Records shown>

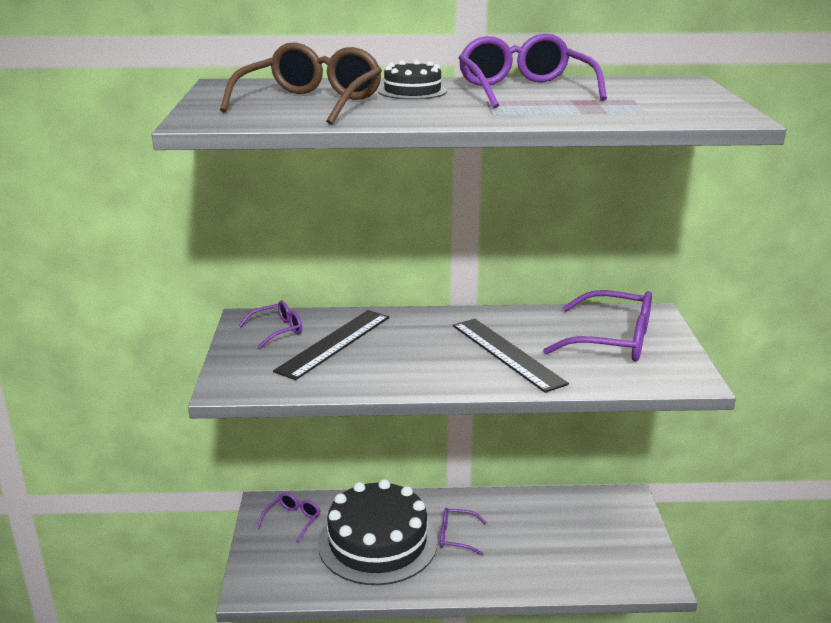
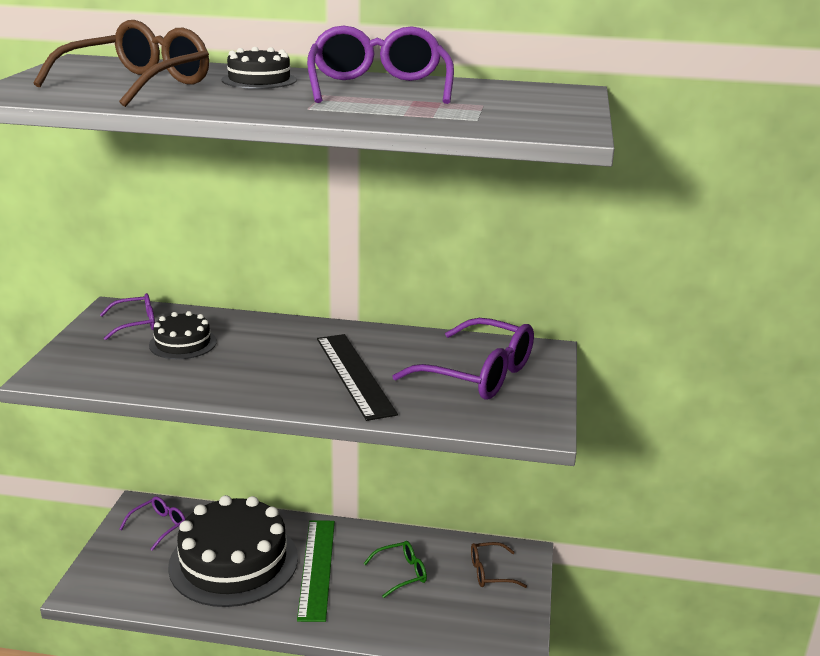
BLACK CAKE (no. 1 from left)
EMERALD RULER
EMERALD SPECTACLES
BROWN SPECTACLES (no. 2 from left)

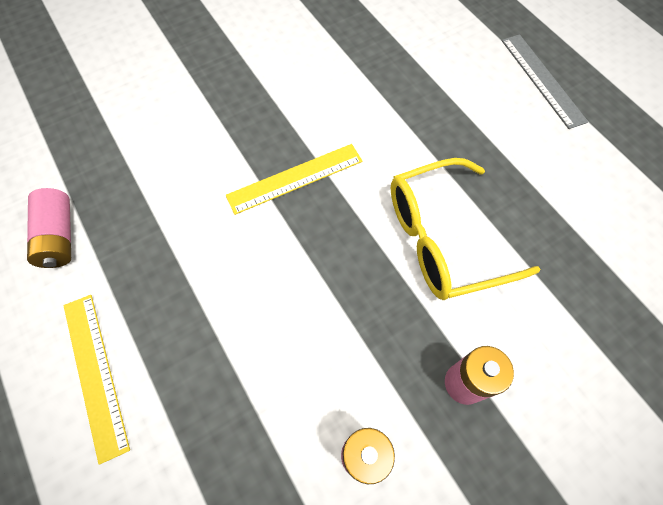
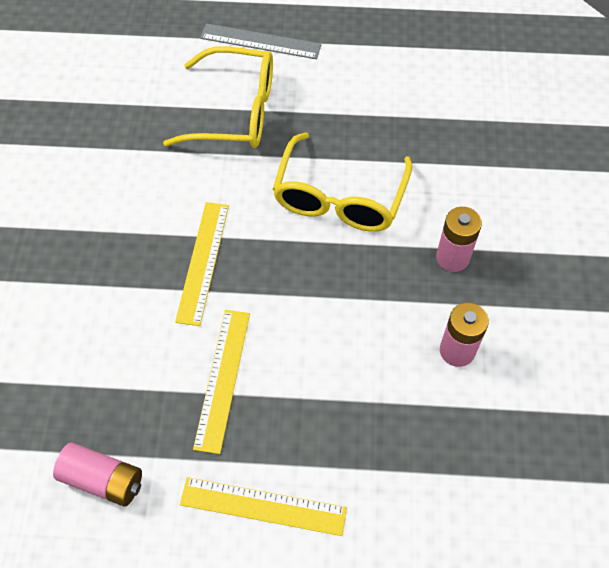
YELLOW SPECTACLES (no. 1 from left)
YELLOW RULER (no. 2 from left)

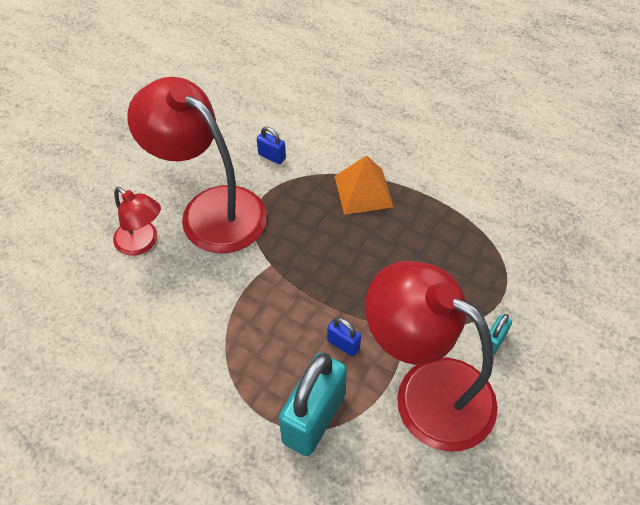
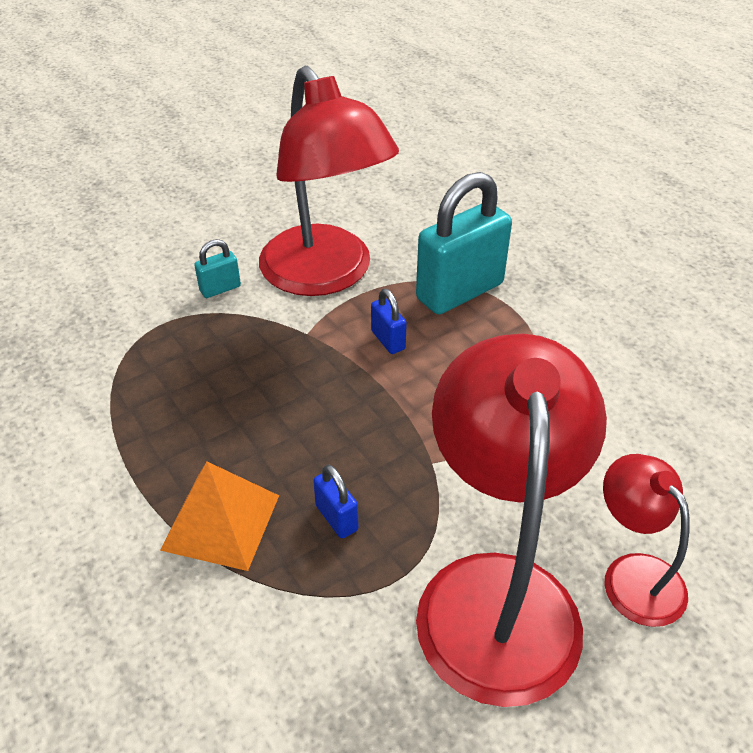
SCARLET DESK LAMP (no. 2 from left)
ROYAL BLUE SMALL LOCK (no. 1 from left)

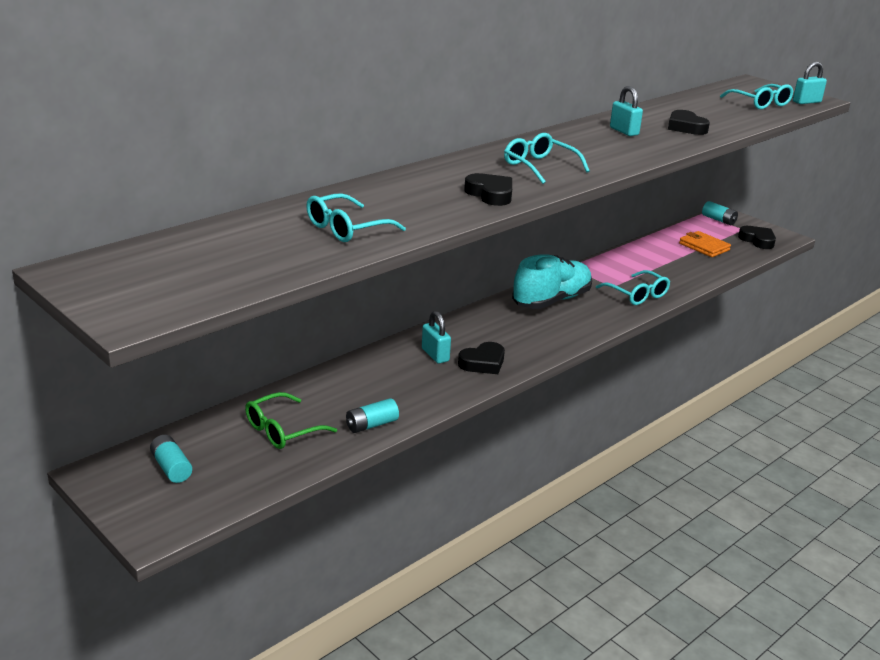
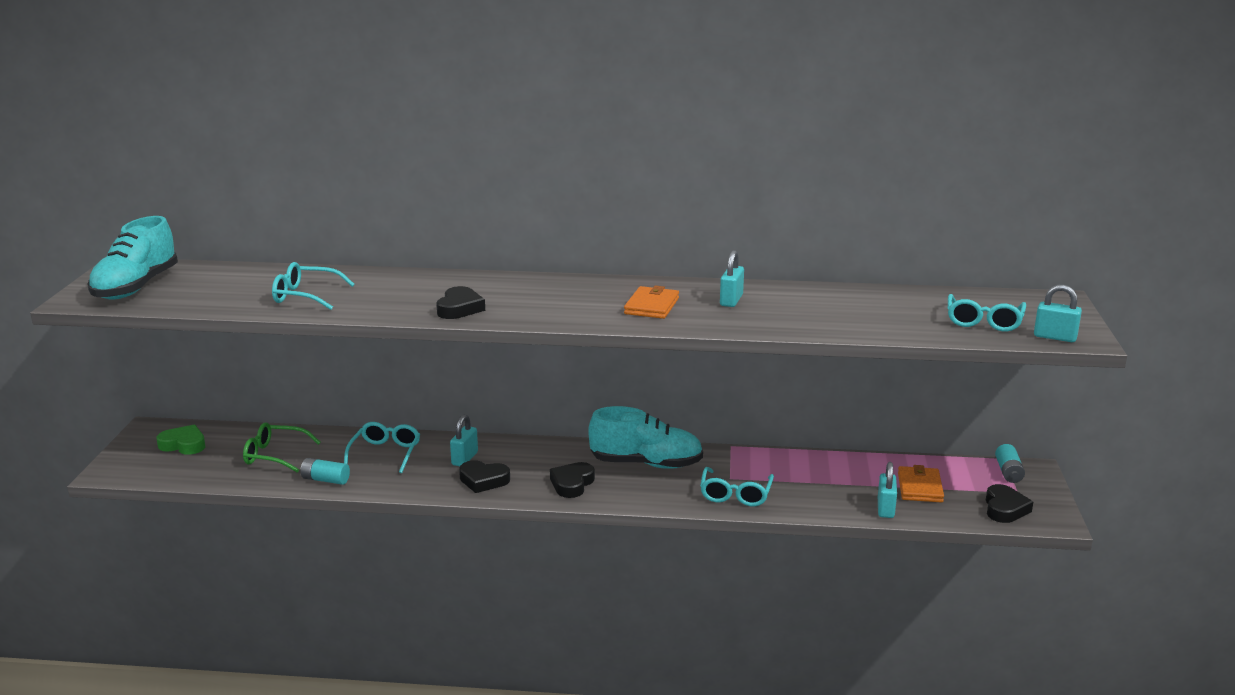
EMERALD HEART SHAPE
AQUA SPECTACLES (no. 2 from left)
BLACK HEART SHAPE (no. 3 from left)
AQUA LACE-UP SHOE (no. 1 from left)
ORANGE WALLET (no. 1 from left)
AQUA SMALL LOCK (no. 3 from left)

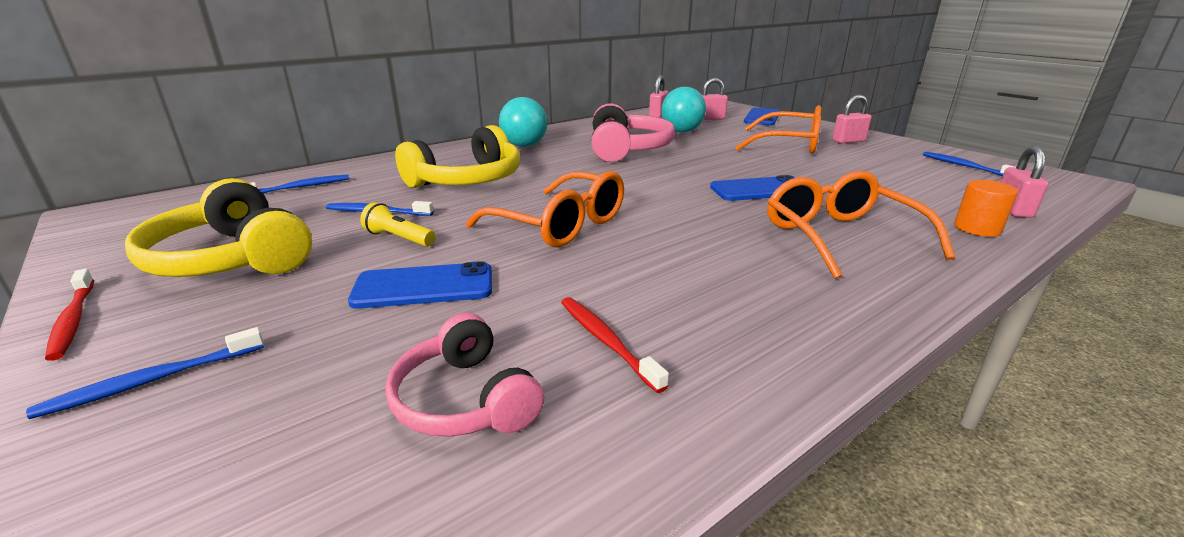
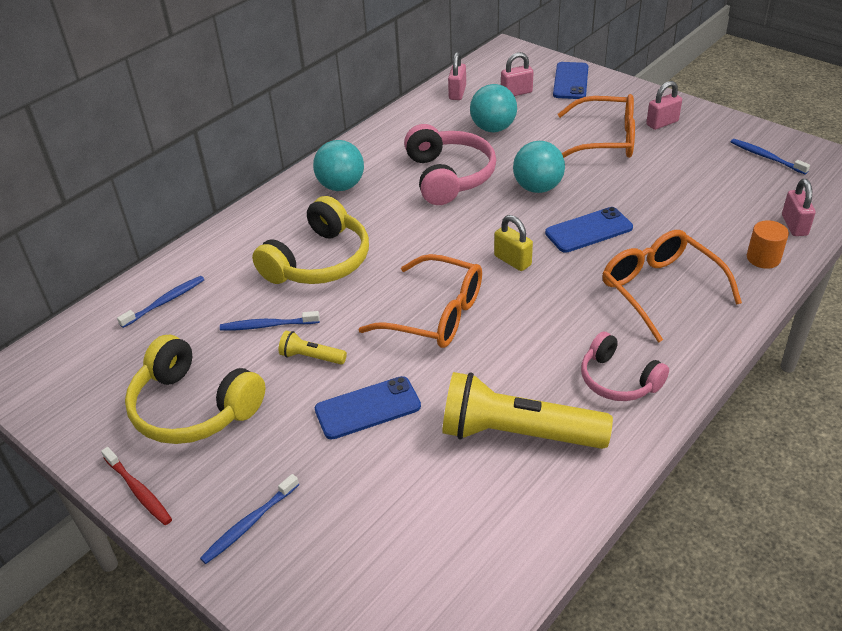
ROSE-PINK HEADPHONES (no. 2 from left)
YELLOW TORCH (no. 2 from left)
YELLOW SMALL LOCK
AQUA BALL (no. 3 from left)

Work instruction>
All lines above that include the word "RULER" must be copied into the answer.

Answer below>
EMERALD RULER
YELLOW RULER (no. 2 from left)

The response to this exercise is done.